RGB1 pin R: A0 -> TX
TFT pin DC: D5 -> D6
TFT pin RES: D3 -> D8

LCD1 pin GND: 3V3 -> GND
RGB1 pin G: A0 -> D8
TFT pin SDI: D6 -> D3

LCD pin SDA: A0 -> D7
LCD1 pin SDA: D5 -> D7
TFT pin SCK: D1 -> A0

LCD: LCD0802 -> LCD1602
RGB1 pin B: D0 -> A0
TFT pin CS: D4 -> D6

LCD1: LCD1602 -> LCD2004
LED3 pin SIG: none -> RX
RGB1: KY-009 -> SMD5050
* * *
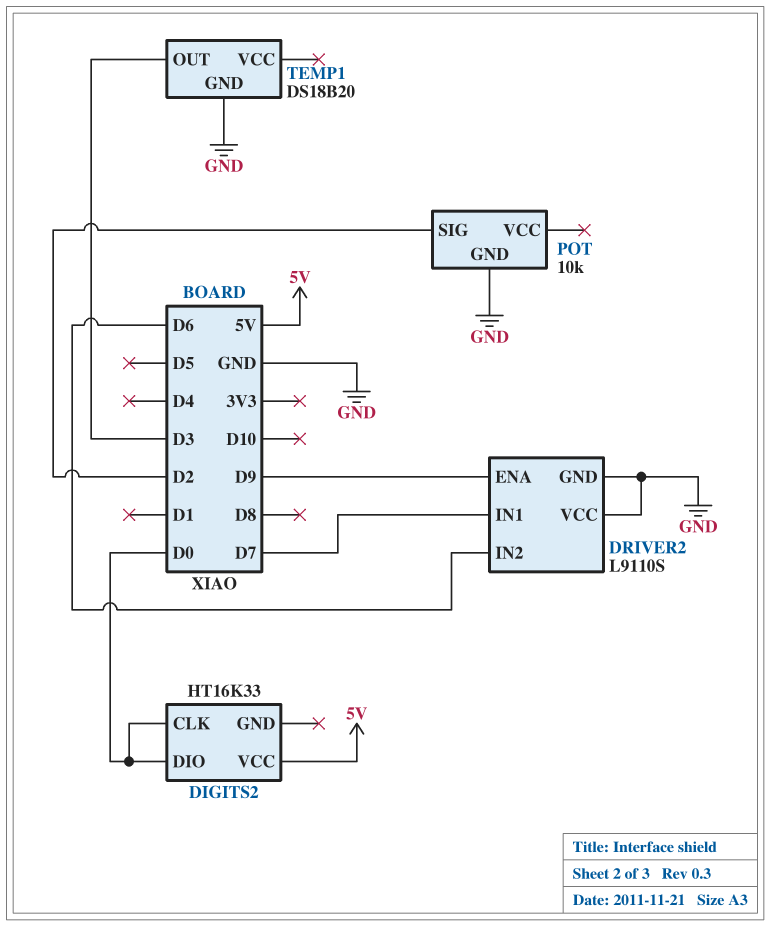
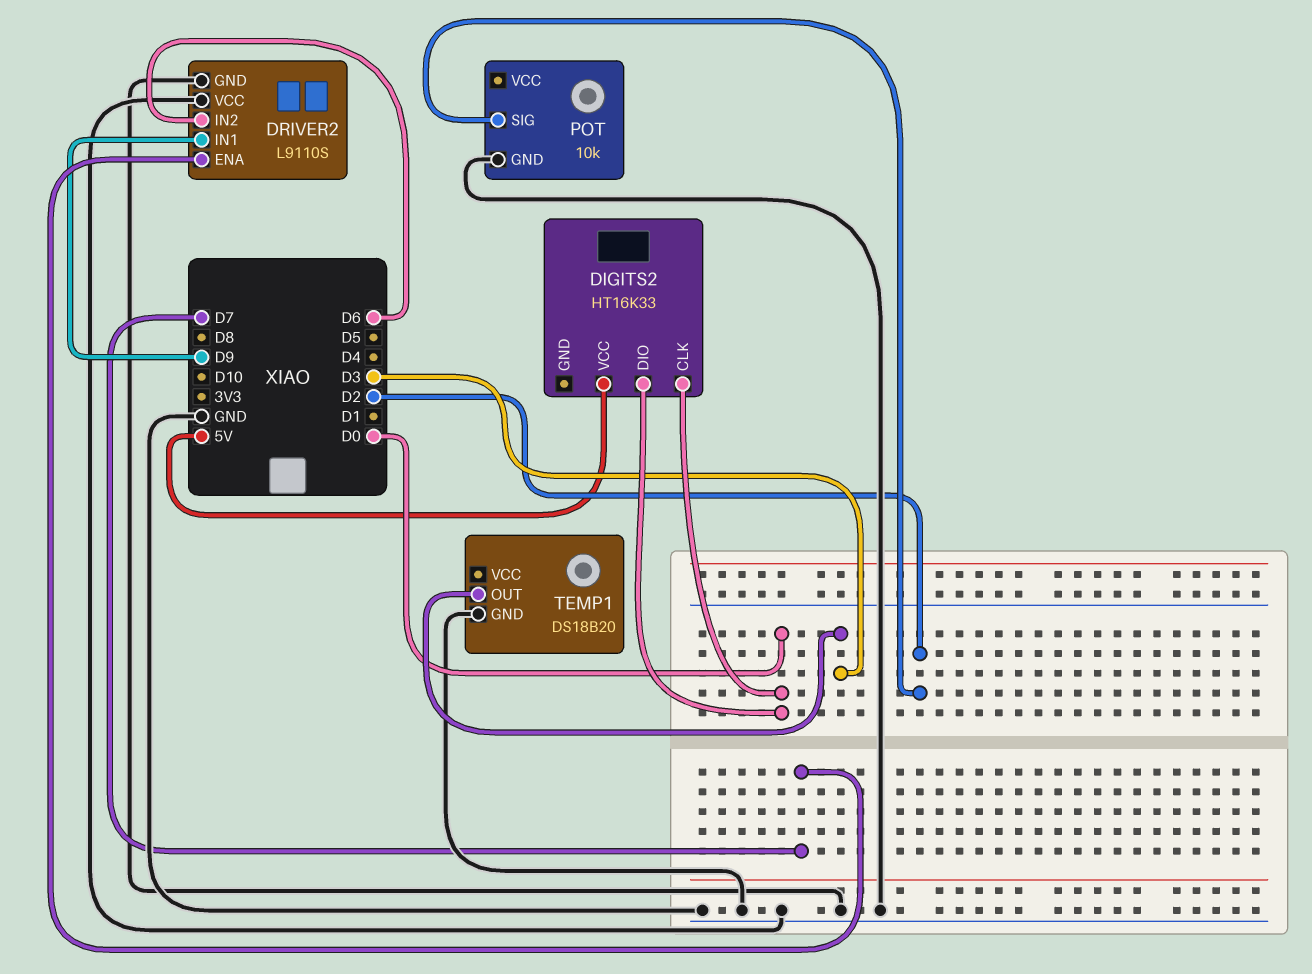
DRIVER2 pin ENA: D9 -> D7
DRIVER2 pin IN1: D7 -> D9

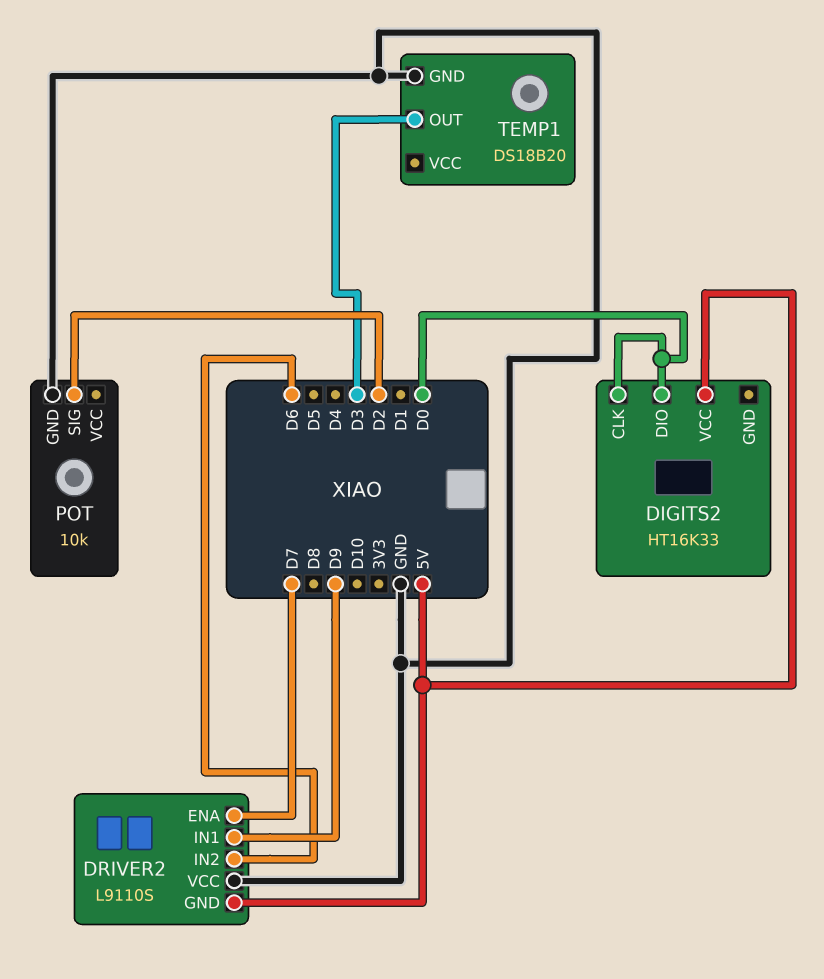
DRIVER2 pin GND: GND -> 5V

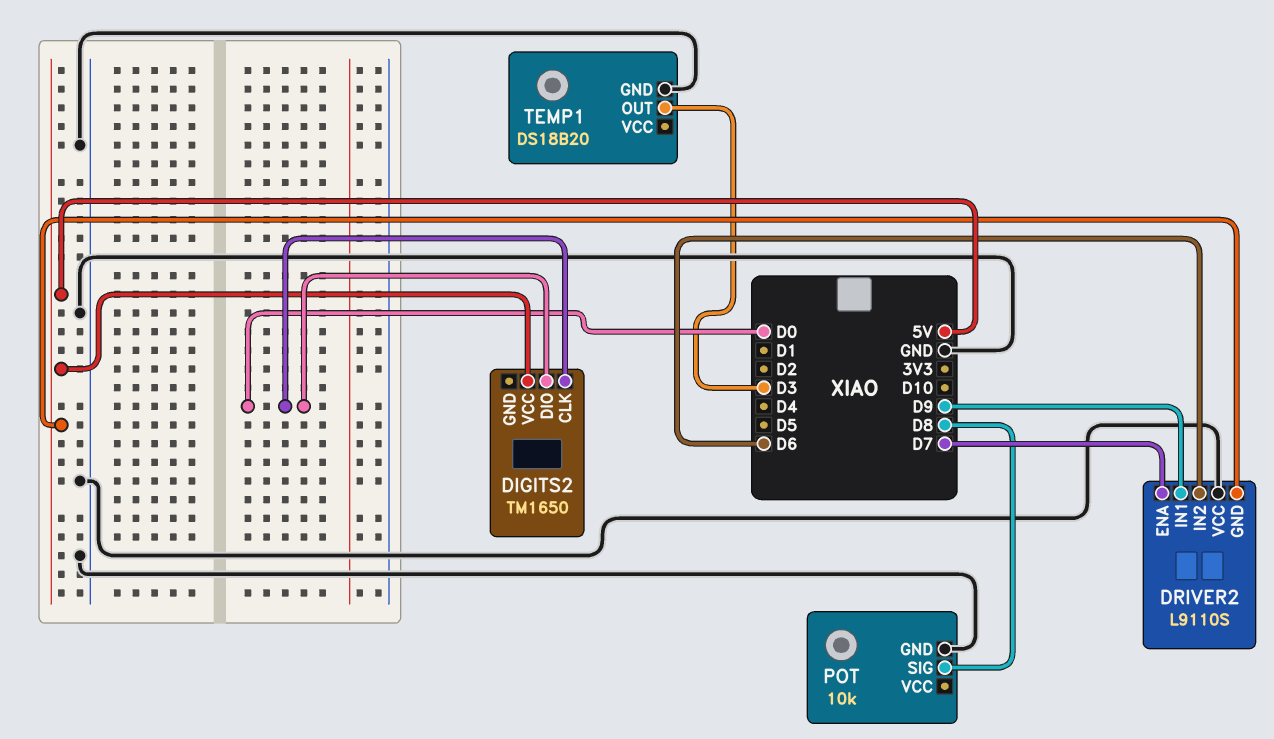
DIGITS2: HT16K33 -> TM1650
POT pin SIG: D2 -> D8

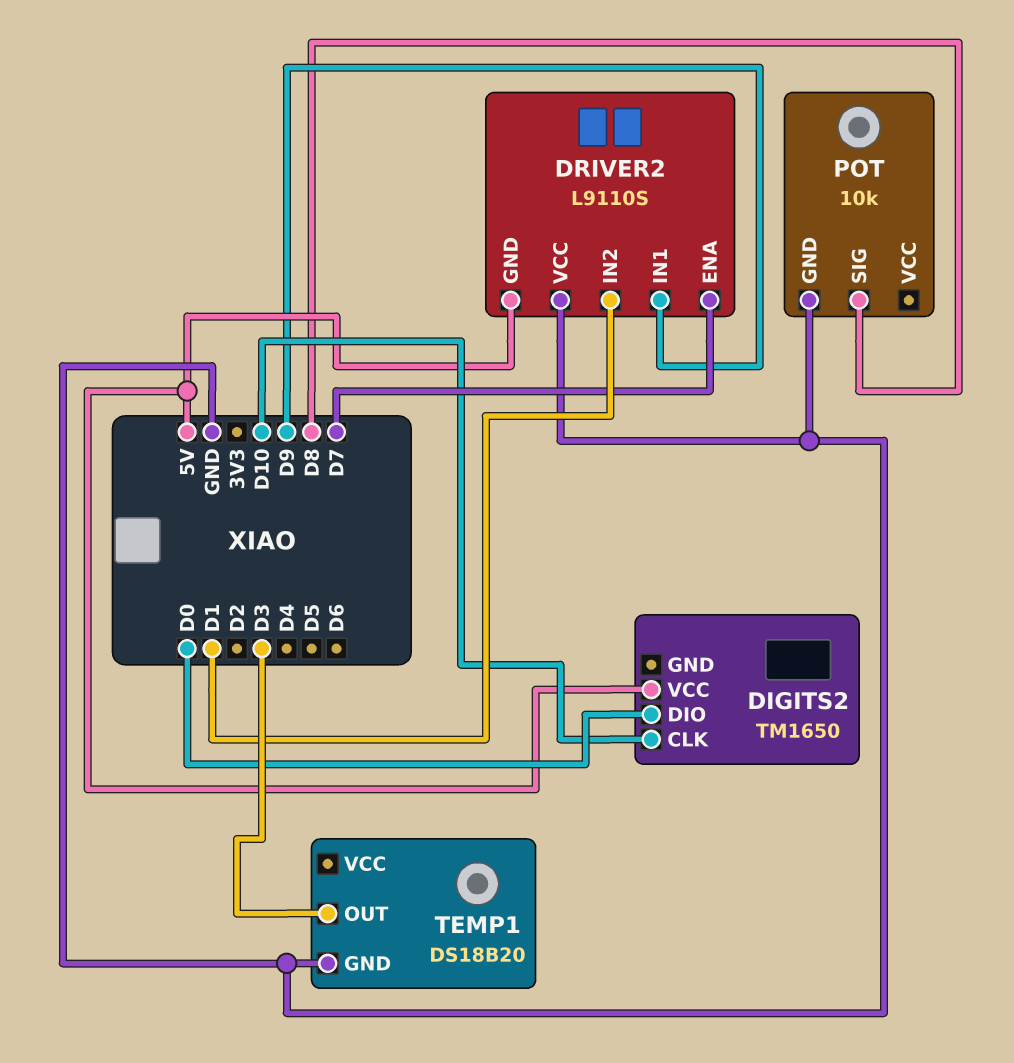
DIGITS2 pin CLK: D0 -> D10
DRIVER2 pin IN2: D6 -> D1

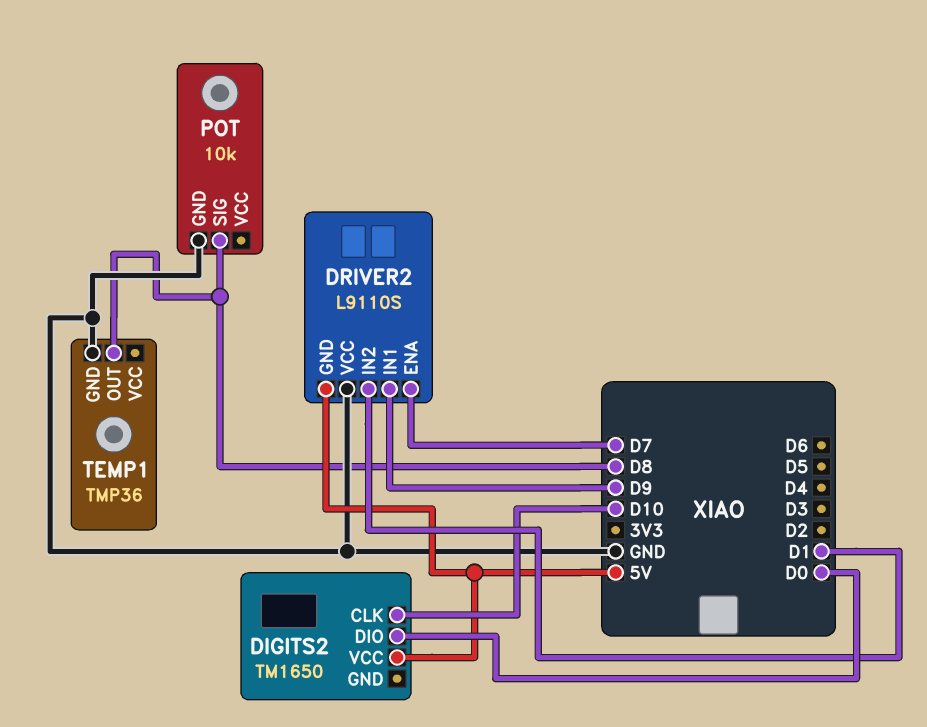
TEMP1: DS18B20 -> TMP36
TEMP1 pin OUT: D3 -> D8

• Task objective: Within the material above, the line with "LCD pin SDA: A0 -> D7" opens the range and the line with "RGB1: KY-009 -> SMD5050" closes it; reproduce that range word for word.

• Response to this exercise:
LCD pin SDA: A0 -> D7
LCD1 pin SDA: D5 -> D7
TFT pin SCK: D1 -> A0

LCD: LCD0802 -> LCD1602
RGB1 pin B: D0 -> A0
TFT pin CS: D4 -> D6

LCD1: LCD1602 -> LCD2004
LED3 pin SIG: none -> RX
RGB1: KY-009 -> SMD5050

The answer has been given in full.